### EXERCISE PROMPT:
Beginning with the line where "blue circle: (125, 278) -> (96, 258), moved" appears, restate each line word for word until the data ends. Pictures do not go in.

### EXERCISE INPUT:
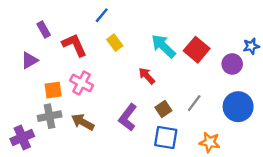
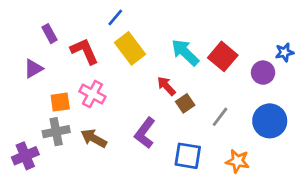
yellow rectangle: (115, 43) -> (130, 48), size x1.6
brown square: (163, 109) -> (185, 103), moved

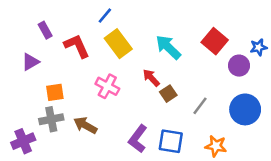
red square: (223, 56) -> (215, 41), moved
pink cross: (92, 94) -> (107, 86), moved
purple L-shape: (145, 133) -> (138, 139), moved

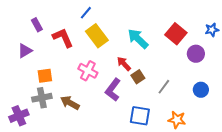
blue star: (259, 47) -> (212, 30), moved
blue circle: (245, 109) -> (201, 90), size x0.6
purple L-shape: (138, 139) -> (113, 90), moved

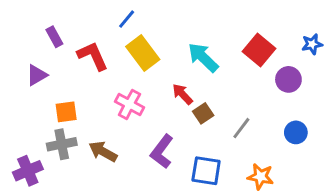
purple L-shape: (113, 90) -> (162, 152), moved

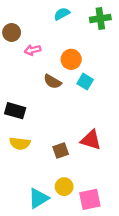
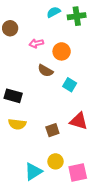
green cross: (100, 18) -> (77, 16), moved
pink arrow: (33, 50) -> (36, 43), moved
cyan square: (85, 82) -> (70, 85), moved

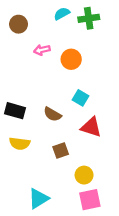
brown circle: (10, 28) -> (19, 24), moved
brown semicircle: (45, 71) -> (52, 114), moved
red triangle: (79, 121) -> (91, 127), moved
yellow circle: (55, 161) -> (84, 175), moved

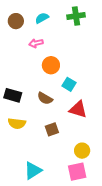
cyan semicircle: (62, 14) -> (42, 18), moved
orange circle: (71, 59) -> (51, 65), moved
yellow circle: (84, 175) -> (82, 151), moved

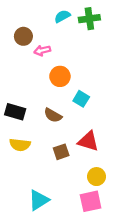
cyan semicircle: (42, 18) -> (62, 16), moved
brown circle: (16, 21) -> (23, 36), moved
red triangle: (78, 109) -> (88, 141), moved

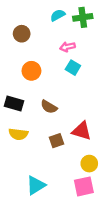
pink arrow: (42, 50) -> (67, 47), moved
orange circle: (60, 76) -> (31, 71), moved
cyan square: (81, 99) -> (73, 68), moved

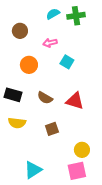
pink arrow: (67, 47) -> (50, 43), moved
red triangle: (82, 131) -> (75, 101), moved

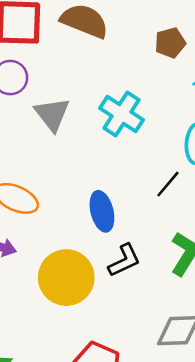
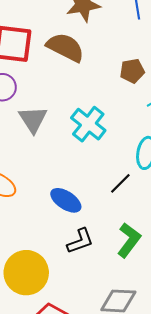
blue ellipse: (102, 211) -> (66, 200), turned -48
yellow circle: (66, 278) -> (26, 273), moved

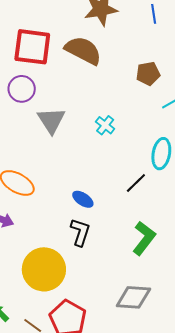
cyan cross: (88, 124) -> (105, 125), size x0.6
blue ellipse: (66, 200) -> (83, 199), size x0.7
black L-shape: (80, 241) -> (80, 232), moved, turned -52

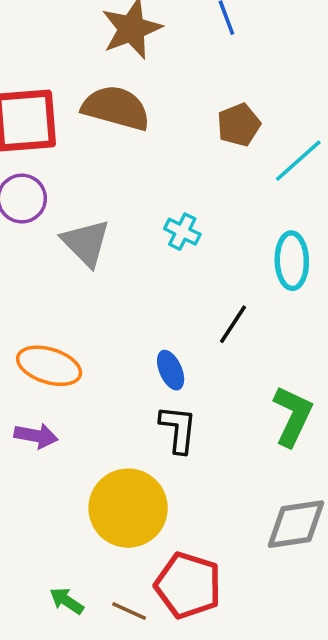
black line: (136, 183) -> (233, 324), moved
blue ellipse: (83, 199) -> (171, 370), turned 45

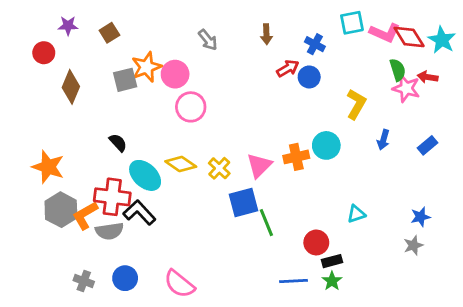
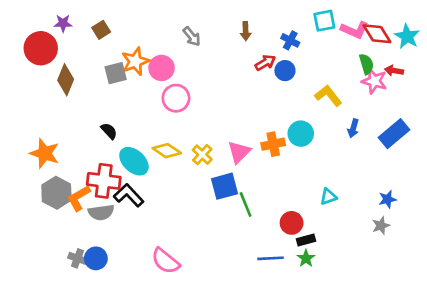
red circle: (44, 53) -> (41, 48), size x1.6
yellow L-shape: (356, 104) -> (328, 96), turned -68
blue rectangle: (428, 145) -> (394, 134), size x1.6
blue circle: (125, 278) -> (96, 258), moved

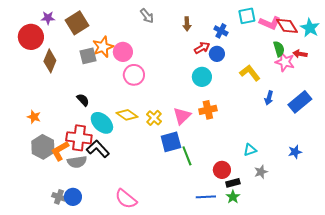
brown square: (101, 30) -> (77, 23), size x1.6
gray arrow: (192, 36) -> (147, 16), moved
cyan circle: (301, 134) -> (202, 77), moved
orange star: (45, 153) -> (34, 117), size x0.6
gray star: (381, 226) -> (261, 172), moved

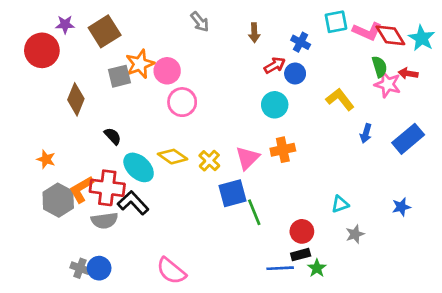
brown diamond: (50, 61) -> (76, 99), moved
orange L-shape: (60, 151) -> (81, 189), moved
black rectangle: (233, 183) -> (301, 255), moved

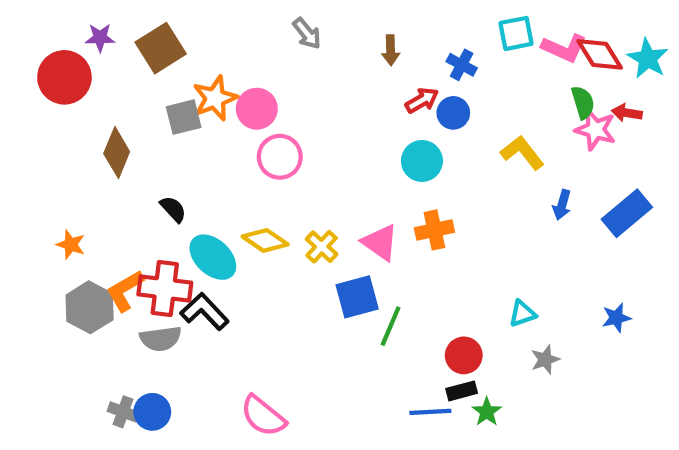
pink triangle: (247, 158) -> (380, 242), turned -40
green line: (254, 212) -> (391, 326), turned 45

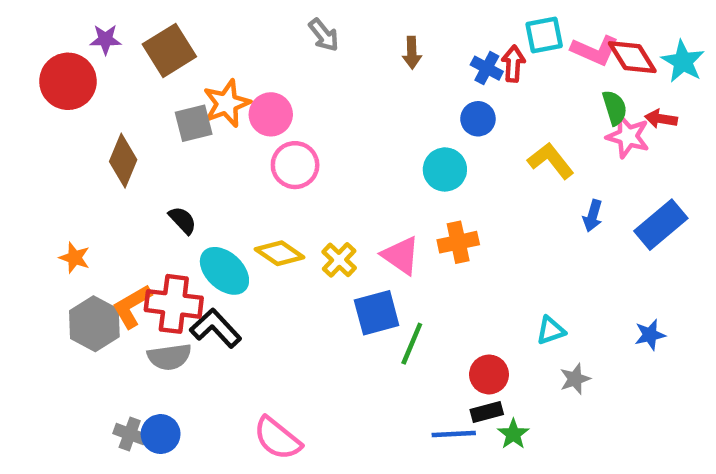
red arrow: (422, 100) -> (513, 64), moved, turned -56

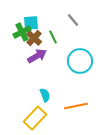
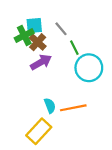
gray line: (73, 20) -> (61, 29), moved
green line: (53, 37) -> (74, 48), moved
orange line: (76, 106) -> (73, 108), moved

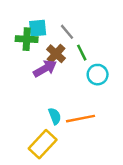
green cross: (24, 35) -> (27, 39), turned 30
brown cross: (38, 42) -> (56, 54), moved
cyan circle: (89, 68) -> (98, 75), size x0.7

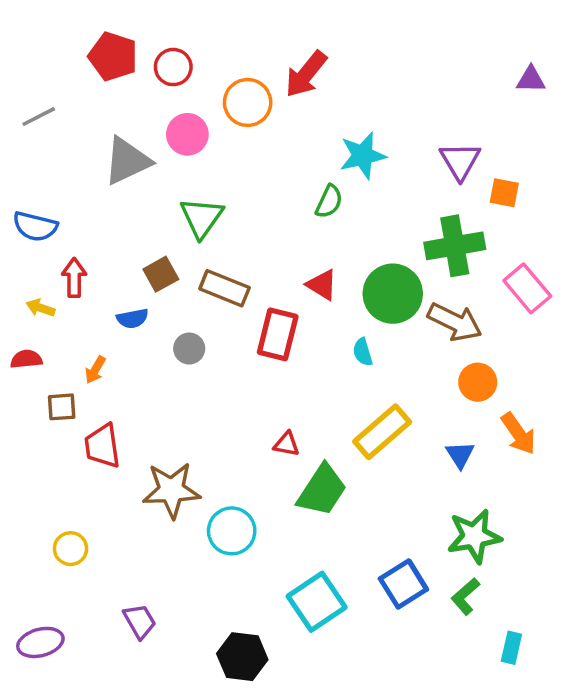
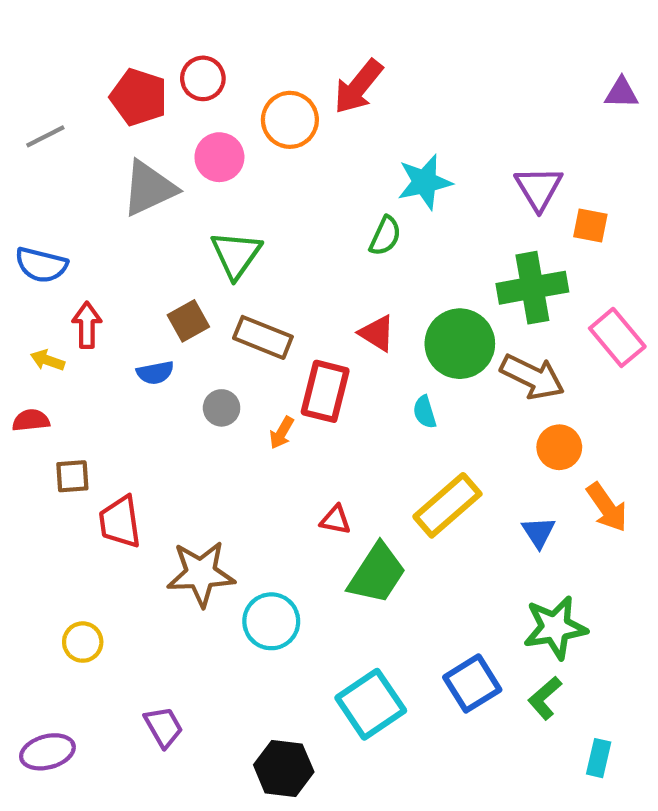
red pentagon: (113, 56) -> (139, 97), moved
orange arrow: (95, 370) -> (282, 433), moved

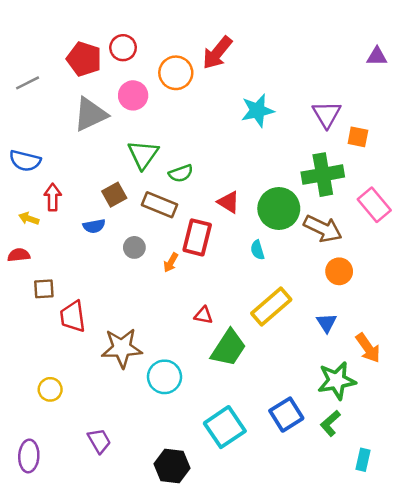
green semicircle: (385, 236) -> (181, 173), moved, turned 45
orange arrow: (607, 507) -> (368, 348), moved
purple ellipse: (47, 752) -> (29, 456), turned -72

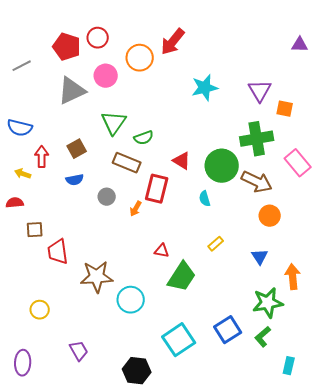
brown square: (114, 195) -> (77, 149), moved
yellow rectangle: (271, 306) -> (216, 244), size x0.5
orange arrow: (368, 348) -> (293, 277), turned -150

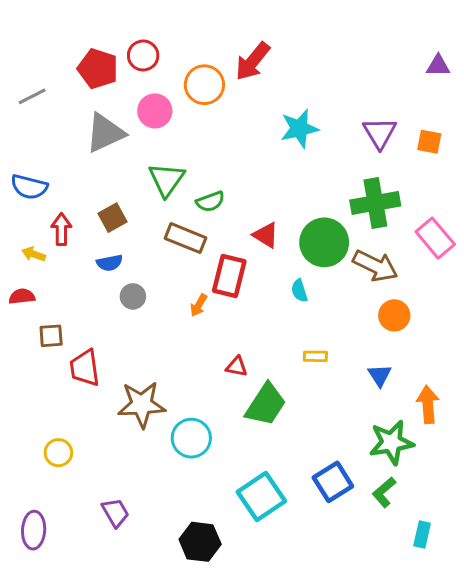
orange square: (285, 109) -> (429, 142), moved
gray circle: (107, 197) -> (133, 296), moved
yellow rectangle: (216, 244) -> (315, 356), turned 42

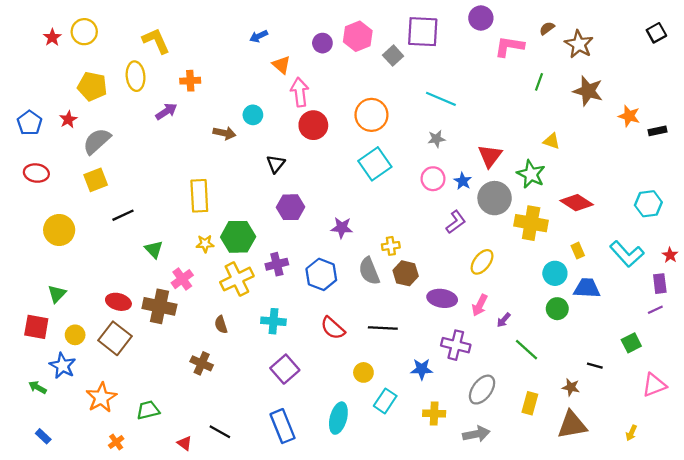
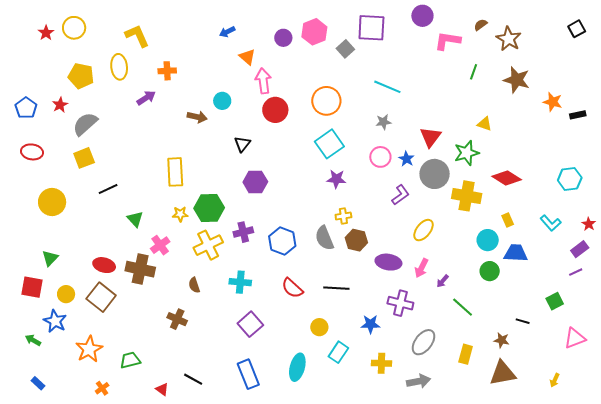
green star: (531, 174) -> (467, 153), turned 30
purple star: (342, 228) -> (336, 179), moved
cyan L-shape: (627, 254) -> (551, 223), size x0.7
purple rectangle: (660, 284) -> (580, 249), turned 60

### COMPLETED TASK:
blue circle: (125, 278) -> (96, 258), moved

brown square: (101, 30) -> (77, 23), size x1.6
gray arrow: (192, 36) -> (147, 16), moved
cyan circle: (301, 134) -> (202, 77), moved
orange star: (45, 153) -> (34, 117), size x0.6
gray star: (381, 226) -> (261, 172), moved

brown diamond: (50, 61) -> (76, 99), moved
orange L-shape: (60, 151) -> (81, 189), moved
black rectangle: (233, 183) -> (301, 255), moved

pink triangle: (247, 158) -> (380, 242), turned -40
green line: (254, 212) -> (391, 326), turned 45

red arrow: (422, 100) -> (513, 64), moved, turned -56

gray line: (73, 20) -> (61, 29), moved
green line: (53, 37) -> (74, 48), moved
orange line: (76, 106) -> (73, 108), moved

green cross: (24, 35) -> (27, 39), turned 30
brown cross: (38, 42) -> (56, 54), moved
cyan circle: (89, 68) -> (98, 75), size x0.7

red pentagon: (113, 56) -> (139, 97), moved
orange arrow: (95, 370) -> (282, 433), moved

green semicircle: (385, 236) -> (181, 173), moved, turned 45
orange arrow: (607, 507) -> (368, 348), moved
purple ellipse: (47, 752) -> (29, 456), turned -72

brown square: (114, 195) -> (77, 149), moved
yellow rectangle: (271, 306) -> (216, 244), size x0.5
orange arrow: (368, 348) -> (293, 277), turned -150

orange square: (285, 109) -> (429, 142), moved
gray circle: (107, 197) -> (133, 296), moved
yellow rectangle: (216, 244) -> (315, 356), turned 42

green star: (531, 174) -> (467, 153), turned 30
purple star: (342, 228) -> (336, 179), moved
cyan L-shape: (627, 254) -> (551, 223), size x0.7
purple rectangle: (660, 284) -> (580, 249), turned 60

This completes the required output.